Work order: Each line of the records needs to be written out exactly, with any image left out.

*** Opening Data excerpts ***

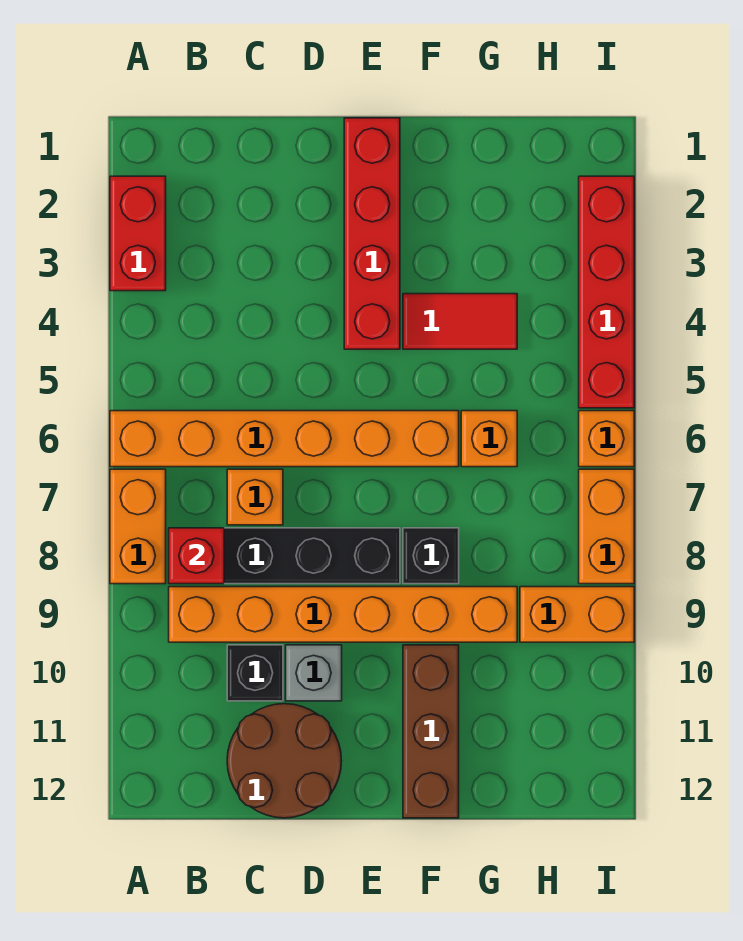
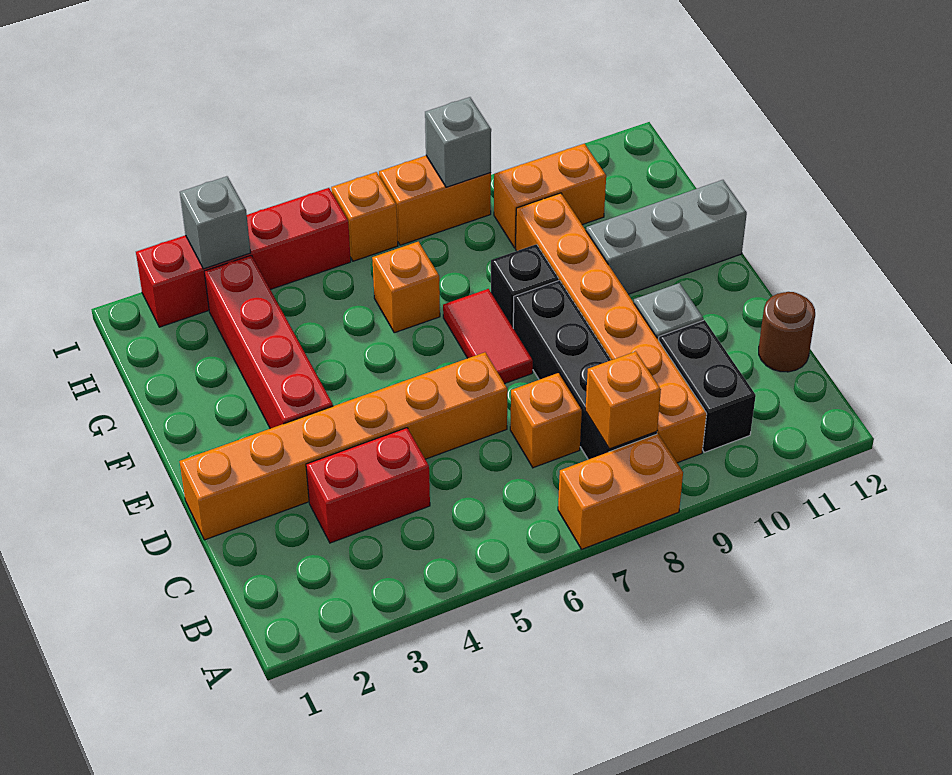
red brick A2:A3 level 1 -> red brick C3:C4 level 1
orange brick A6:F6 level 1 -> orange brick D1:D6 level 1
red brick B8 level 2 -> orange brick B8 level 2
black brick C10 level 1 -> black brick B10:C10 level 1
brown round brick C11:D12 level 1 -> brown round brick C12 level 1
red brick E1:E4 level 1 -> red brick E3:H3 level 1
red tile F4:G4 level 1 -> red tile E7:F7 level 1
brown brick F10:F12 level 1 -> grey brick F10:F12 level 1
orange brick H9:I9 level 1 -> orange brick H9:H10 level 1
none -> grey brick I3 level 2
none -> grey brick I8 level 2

*** Closing Data excerpts ***

Result for this task:
red brick A2:A3 level 1 -> red brick C3:C4 level 1
orange brick A6:F6 level 1 -> orange brick D1:D6 level 1
red brick B8 level 2 -> orange brick B8 level 2
black brick C10 level 1 -> black brick B10:C10 level 1
brown round brick C11:D12 level 1 -> brown round brick C12 level 1
red brick E1:E4 level 1 -> red brick E3:H3 level 1
red tile F4:G4 level 1 -> red tile E7:F7 level 1
brown brick F10:F12 level 1 -> grey brick F10:F12 level 1
orange brick H9:I9 level 1 -> orange brick H9:H10 level 1
none -> grey brick I3 level 2
none -> grey brick I8 level 2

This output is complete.